### Task item
All entries below are to be reproduced precisely as they stand, without the pictures.

↓↓↓

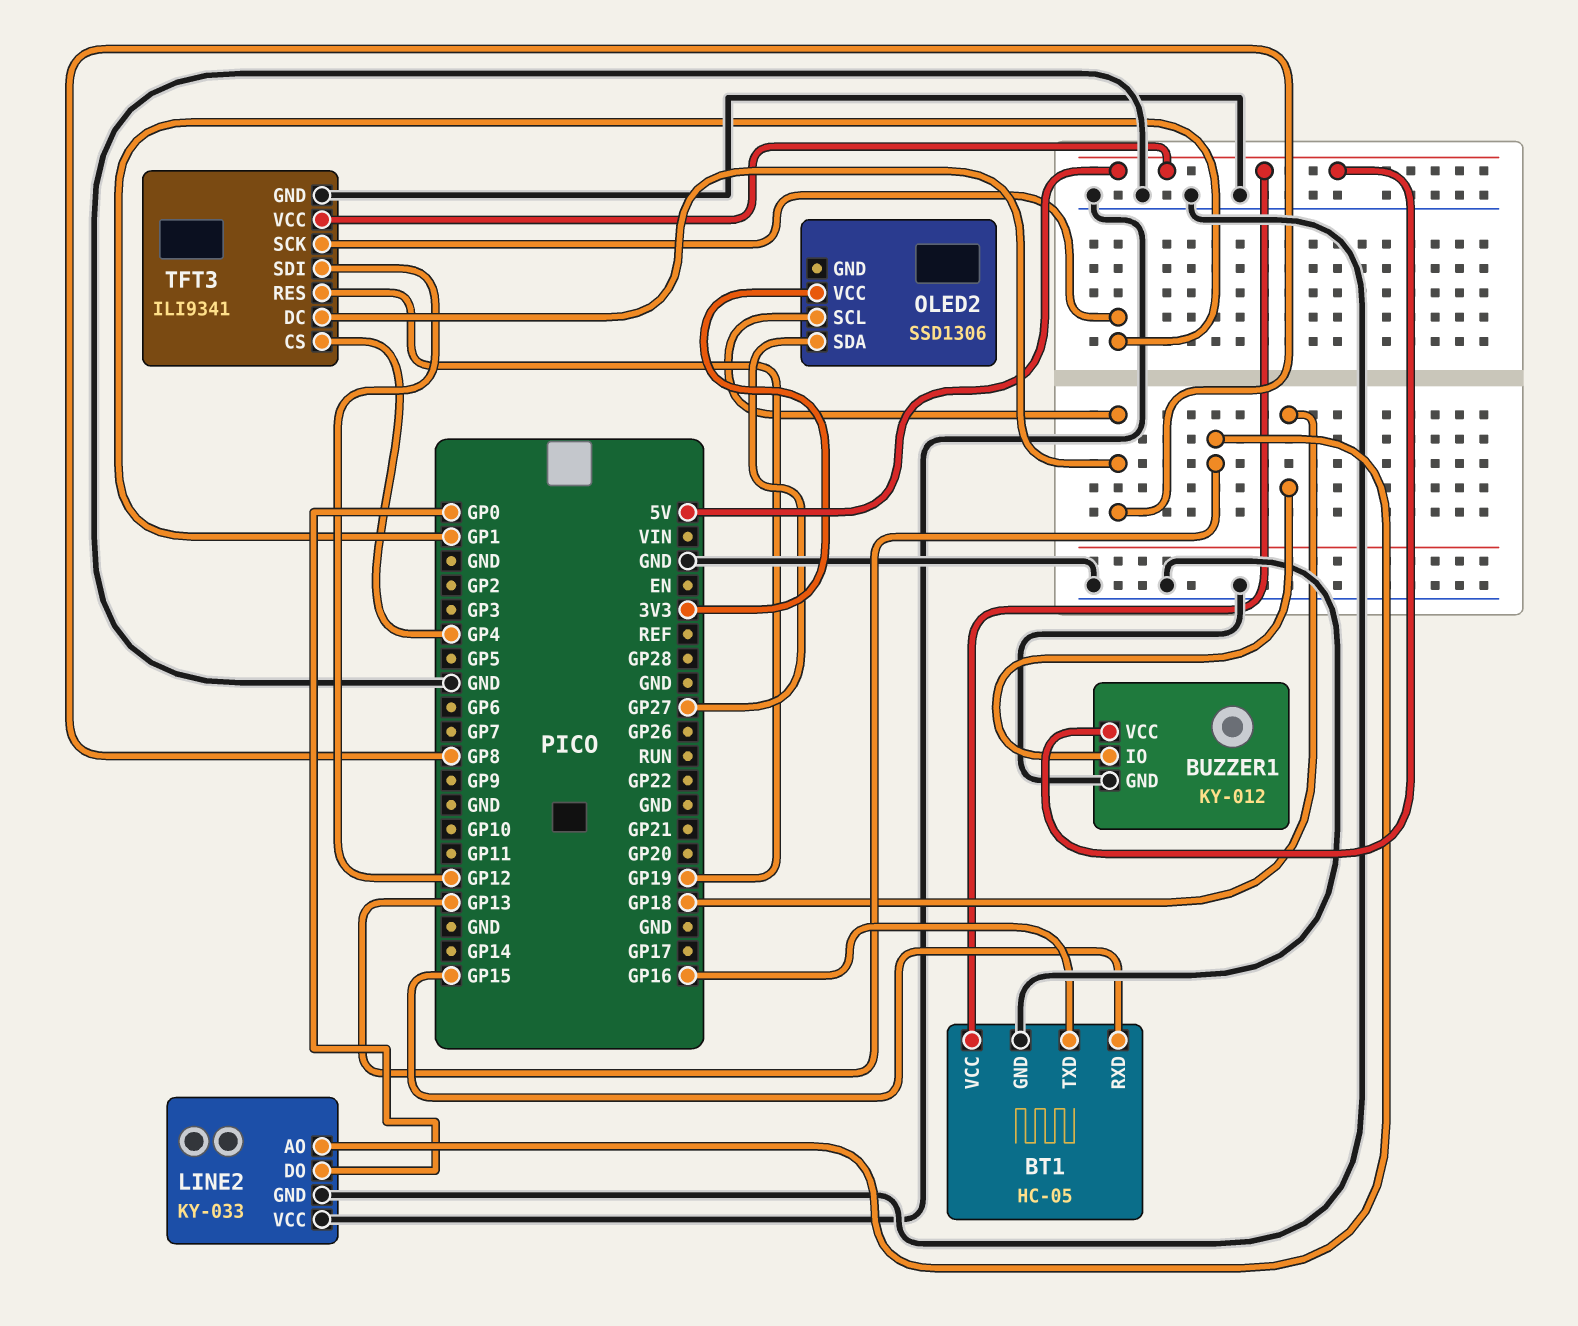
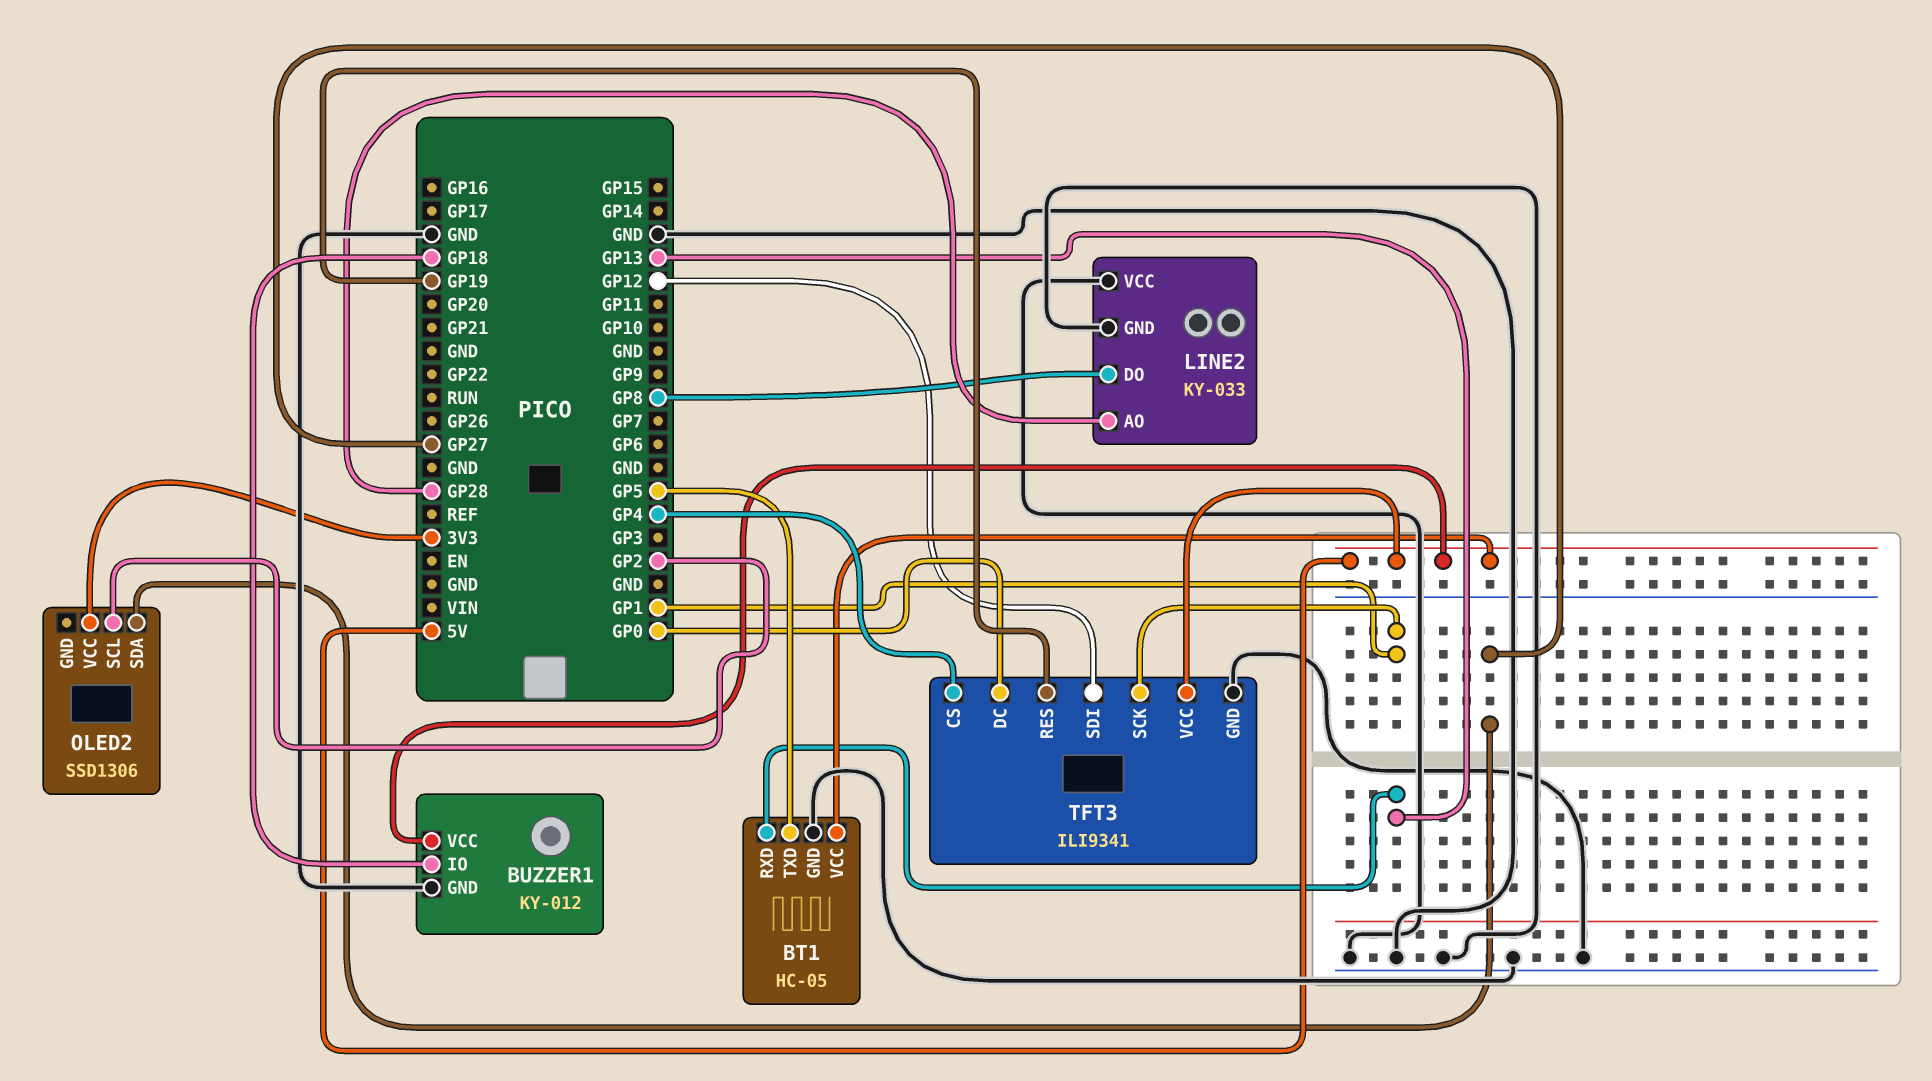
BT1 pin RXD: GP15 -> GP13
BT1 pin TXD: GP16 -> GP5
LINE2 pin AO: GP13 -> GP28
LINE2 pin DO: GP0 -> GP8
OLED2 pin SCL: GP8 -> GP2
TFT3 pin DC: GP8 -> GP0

↑↑↑

### Solution for this task
BT1 pin RXD: GP15 -> GP13
BT1 pin TXD: GP16 -> GP5
LINE2 pin AO: GP13 -> GP28
LINE2 pin DO: GP0 -> GP8
OLED2 pin SCL: GP8 -> GP2
TFT3 pin DC: GP8 -> GP0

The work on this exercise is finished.